---------- ENTRIES SHOWN ----------

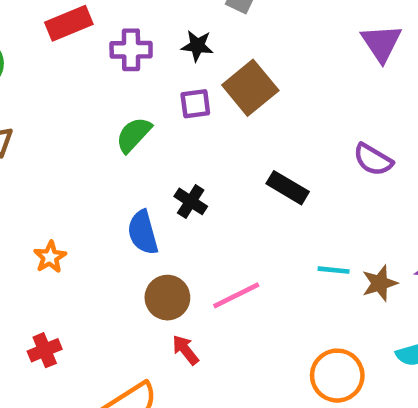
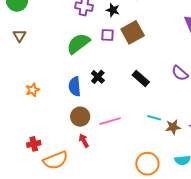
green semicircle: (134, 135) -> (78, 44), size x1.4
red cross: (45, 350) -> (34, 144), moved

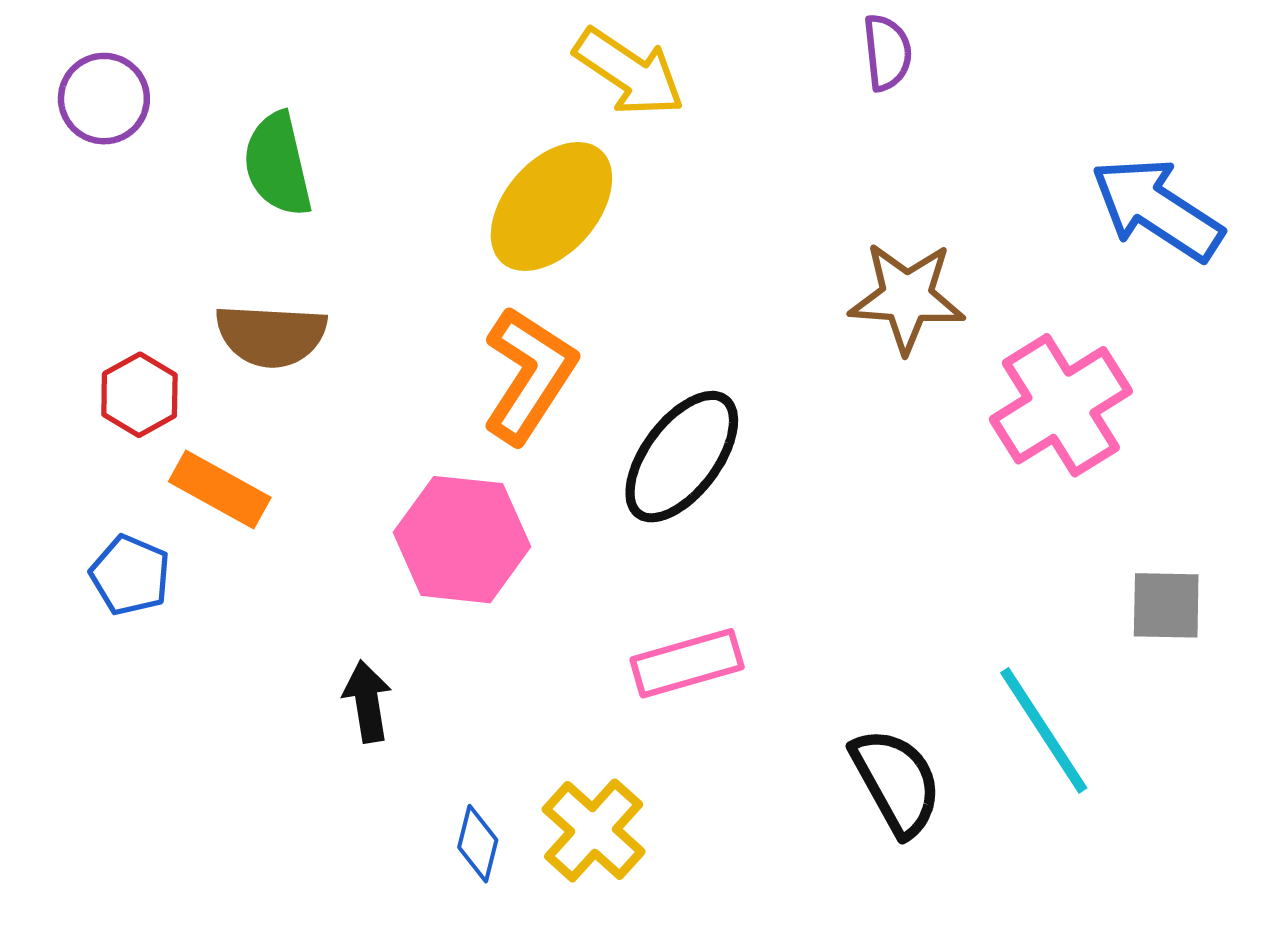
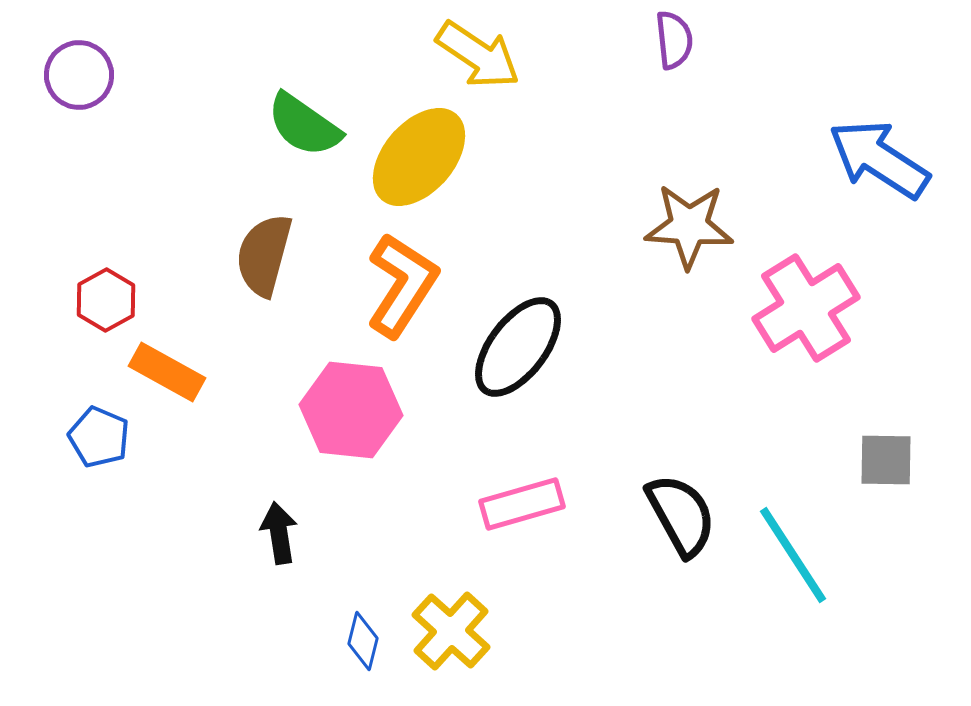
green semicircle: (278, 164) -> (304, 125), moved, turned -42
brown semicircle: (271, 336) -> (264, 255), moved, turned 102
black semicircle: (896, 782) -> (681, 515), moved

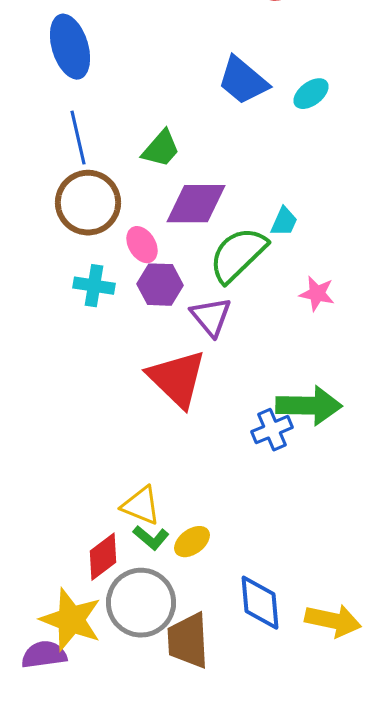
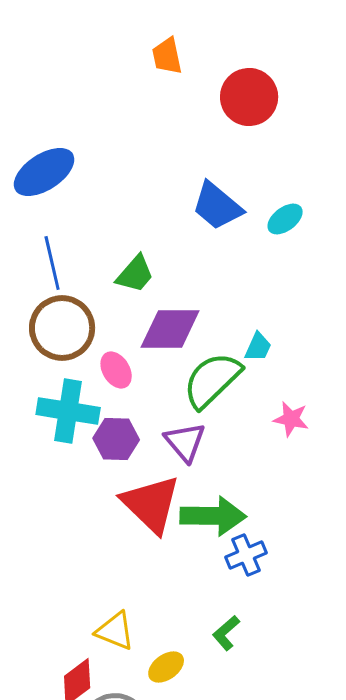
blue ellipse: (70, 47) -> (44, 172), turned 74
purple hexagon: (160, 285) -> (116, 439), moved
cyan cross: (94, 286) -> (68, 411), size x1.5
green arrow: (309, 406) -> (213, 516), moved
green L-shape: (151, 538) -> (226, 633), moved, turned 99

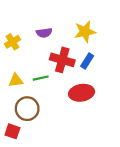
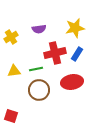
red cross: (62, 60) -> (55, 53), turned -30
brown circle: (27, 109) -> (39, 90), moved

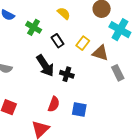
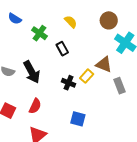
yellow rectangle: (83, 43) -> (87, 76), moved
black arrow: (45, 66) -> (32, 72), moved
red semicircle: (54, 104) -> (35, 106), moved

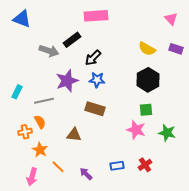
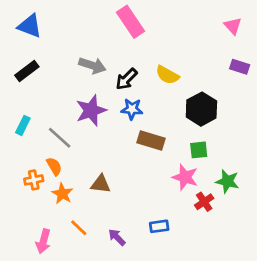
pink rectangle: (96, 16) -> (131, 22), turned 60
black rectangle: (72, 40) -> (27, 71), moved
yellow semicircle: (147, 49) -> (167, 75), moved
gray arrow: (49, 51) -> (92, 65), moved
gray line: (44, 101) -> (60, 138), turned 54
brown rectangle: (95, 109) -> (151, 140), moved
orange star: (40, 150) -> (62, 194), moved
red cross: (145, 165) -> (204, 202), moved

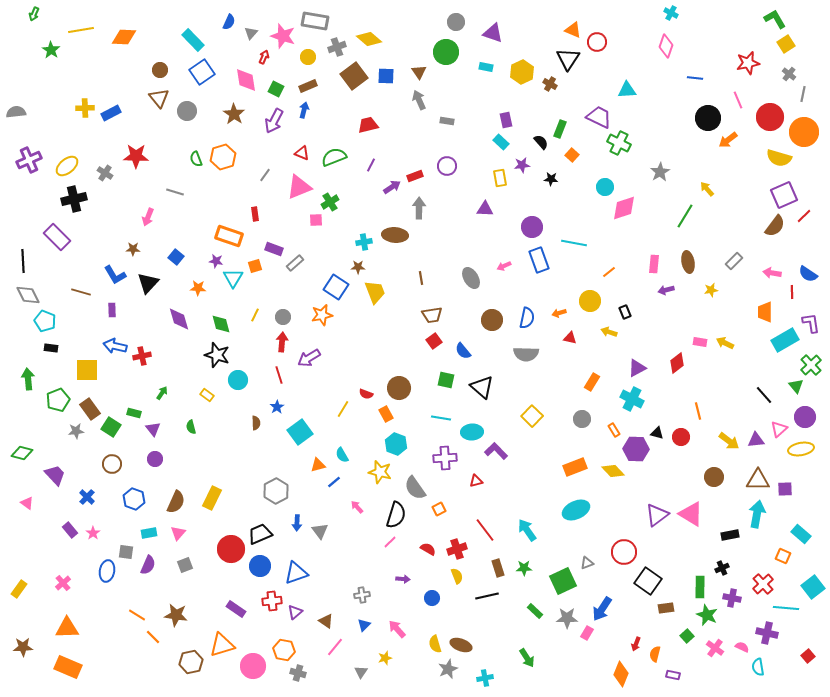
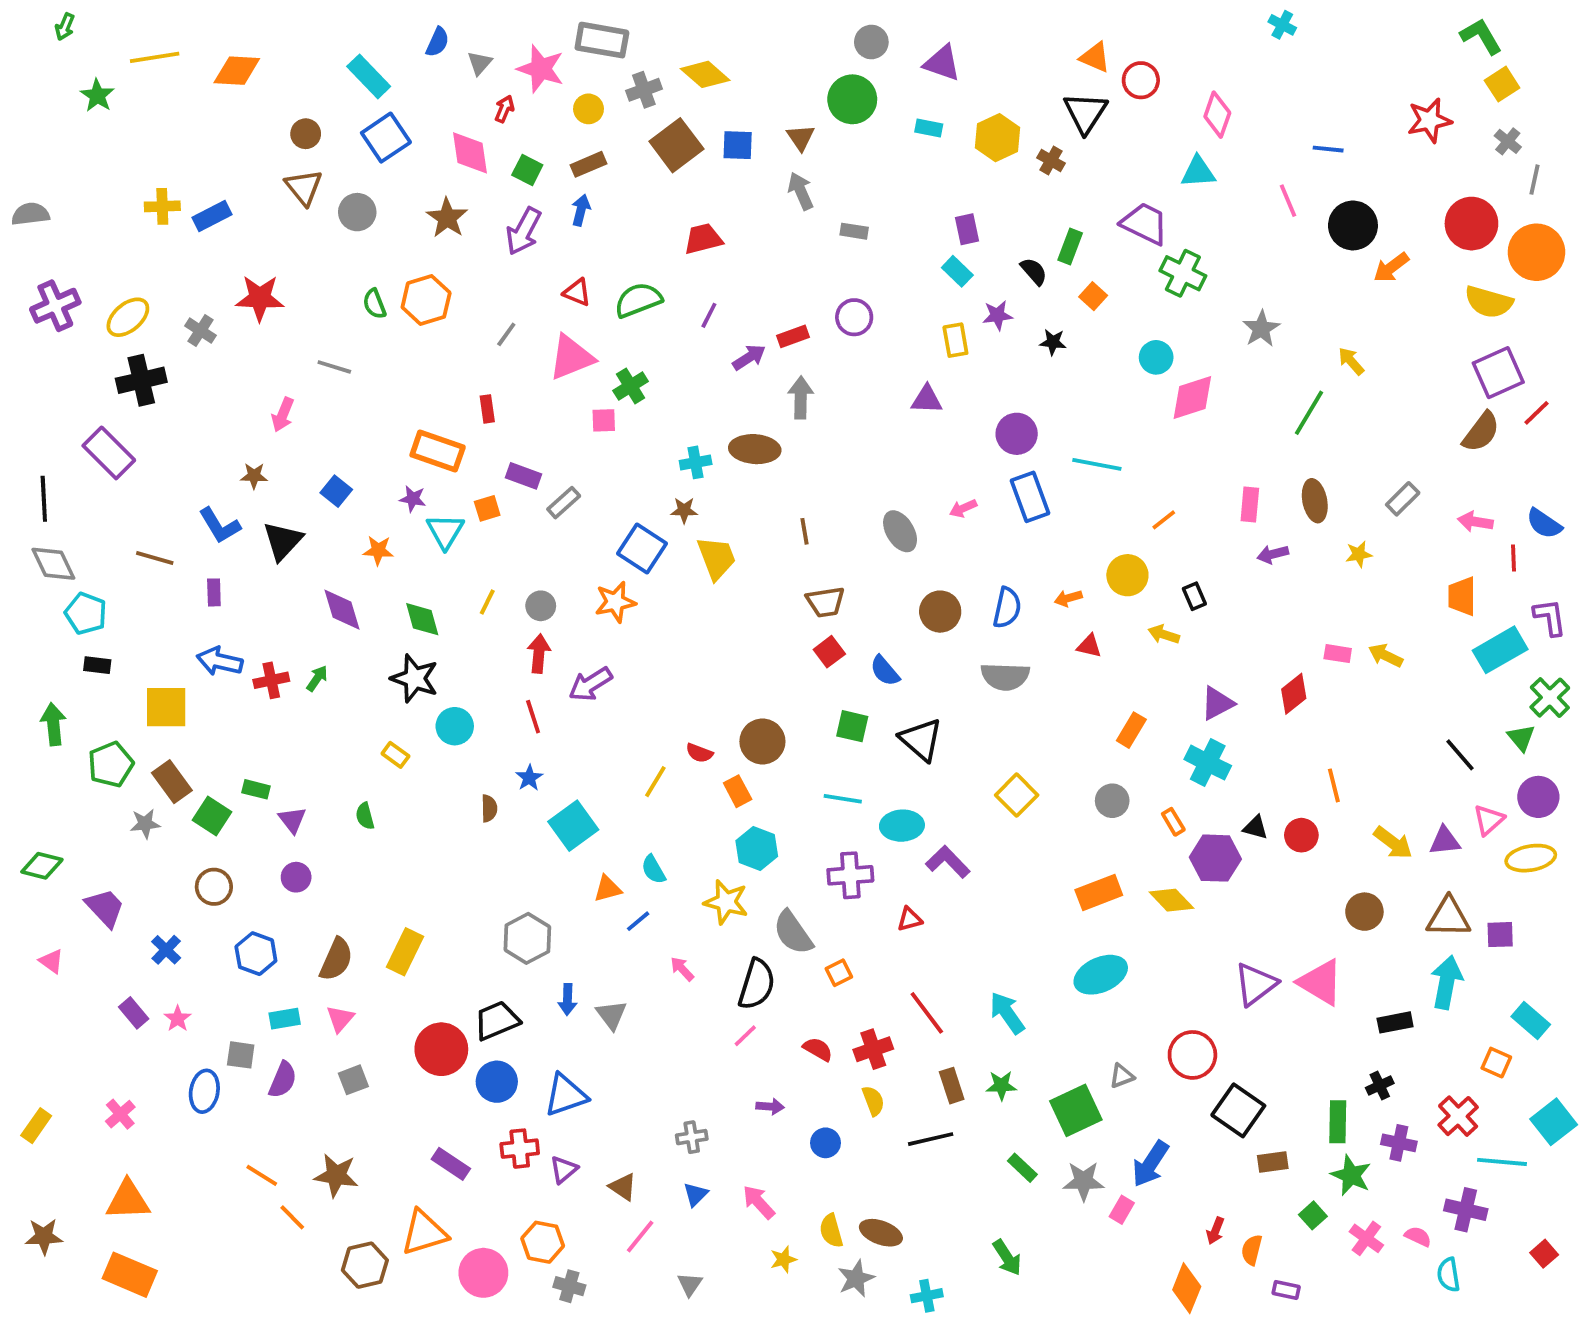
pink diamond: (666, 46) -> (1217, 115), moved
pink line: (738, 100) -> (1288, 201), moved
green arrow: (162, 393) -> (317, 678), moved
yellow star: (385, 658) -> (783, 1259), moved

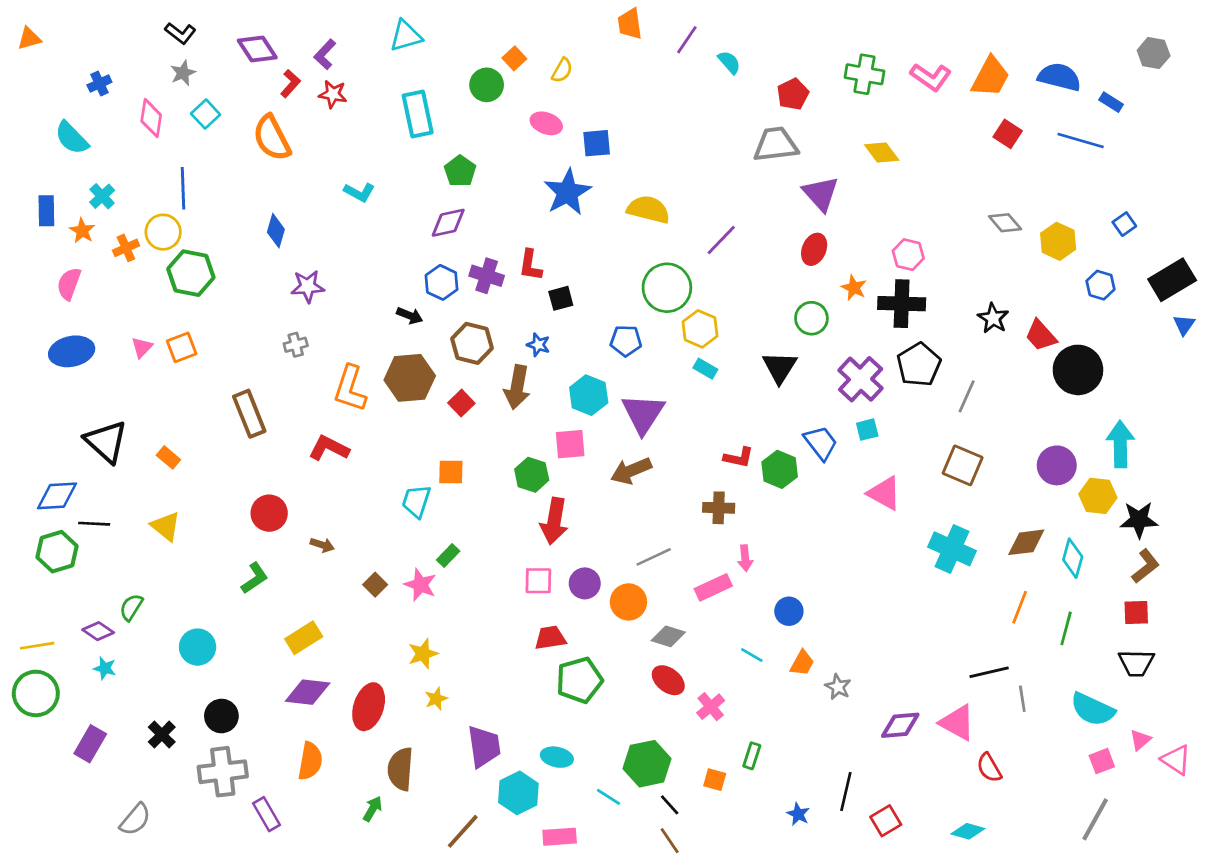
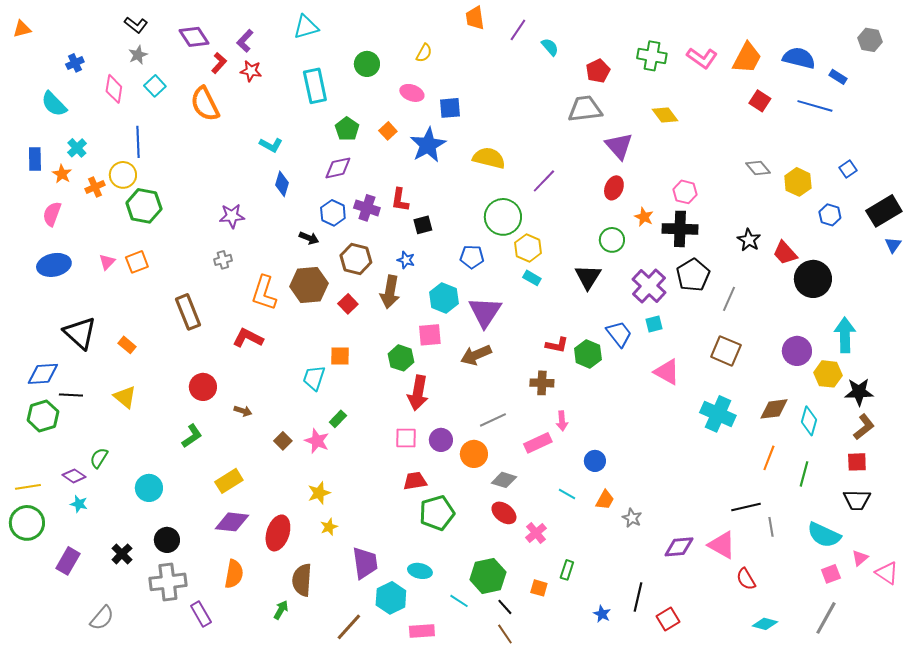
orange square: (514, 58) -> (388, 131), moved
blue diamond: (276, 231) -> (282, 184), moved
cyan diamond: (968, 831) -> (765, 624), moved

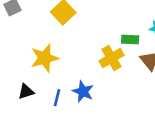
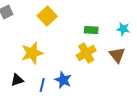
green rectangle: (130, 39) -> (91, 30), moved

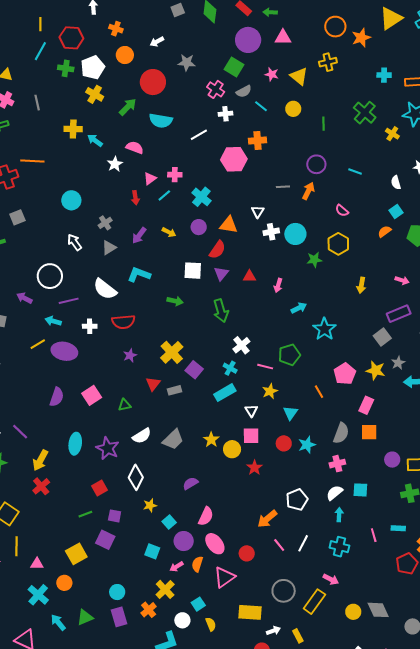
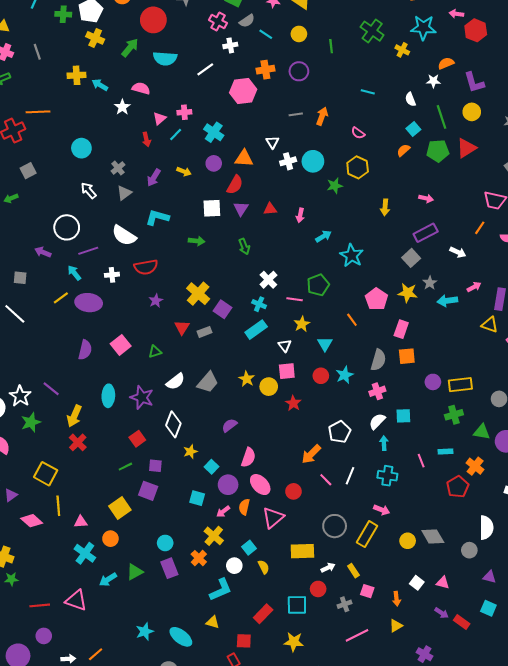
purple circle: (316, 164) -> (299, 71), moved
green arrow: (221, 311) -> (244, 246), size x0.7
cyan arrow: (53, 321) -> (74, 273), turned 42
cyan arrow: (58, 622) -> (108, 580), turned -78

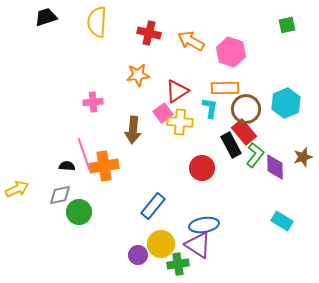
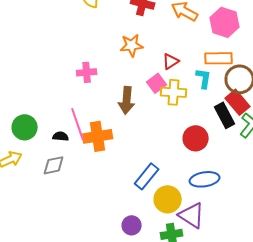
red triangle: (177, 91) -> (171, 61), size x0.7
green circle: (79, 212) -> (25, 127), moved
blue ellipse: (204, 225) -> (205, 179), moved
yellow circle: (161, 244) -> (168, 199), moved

----------

__WORK TO COMPLETE__: A word-for-word copy of the data above is needed, one that omits the pictures.

__RESULT BELOW__:
green semicircle: (134, 135) -> (78, 44), size x1.4
red cross: (45, 350) -> (34, 144), moved

green semicircle: (278, 164) -> (304, 125), moved, turned -42
brown semicircle: (271, 336) -> (264, 255), moved, turned 102
black semicircle: (896, 782) -> (681, 515), moved

blue ellipse: (70, 47) -> (44, 172), turned 74
purple hexagon: (160, 285) -> (116, 439), moved
cyan cross: (94, 286) -> (68, 411), size x1.5
green arrow: (309, 406) -> (213, 516), moved
green L-shape: (151, 538) -> (226, 633), moved, turned 99

red cross: (62, 60) -> (55, 53), turned -30
brown circle: (27, 109) -> (39, 90), moved

yellow rectangle: (83, 43) -> (87, 76), moved
black arrow: (45, 66) -> (32, 72), moved
red semicircle: (54, 104) -> (35, 106), moved

pink rectangle: (96, 16) -> (131, 22), turned 60
black rectangle: (72, 40) -> (27, 71), moved
yellow semicircle: (147, 49) -> (167, 75), moved
gray arrow: (49, 51) -> (92, 65), moved
gray line: (44, 101) -> (60, 138), turned 54
brown rectangle: (95, 109) -> (151, 140), moved
orange star: (40, 150) -> (62, 194), moved
red cross: (145, 165) -> (204, 202), moved

pink diamond: (666, 46) -> (1217, 115), moved
pink line: (738, 100) -> (1288, 201), moved
green arrow: (162, 393) -> (317, 678), moved
yellow star: (385, 658) -> (783, 1259), moved

orange square: (514, 58) -> (388, 131), moved
blue diamond: (276, 231) -> (282, 184), moved
cyan diamond: (968, 831) -> (765, 624), moved

green rectangle: (130, 39) -> (91, 30), moved

purple circle: (316, 164) -> (299, 71), moved
green arrow: (221, 311) -> (244, 246), size x0.7
cyan arrow: (53, 321) -> (74, 273), turned 42
cyan arrow: (58, 622) -> (108, 580), turned -78

red triangle: (177, 91) -> (171, 61), size x0.7
green circle: (79, 212) -> (25, 127), moved
blue ellipse: (204, 225) -> (205, 179), moved
yellow circle: (161, 244) -> (168, 199), moved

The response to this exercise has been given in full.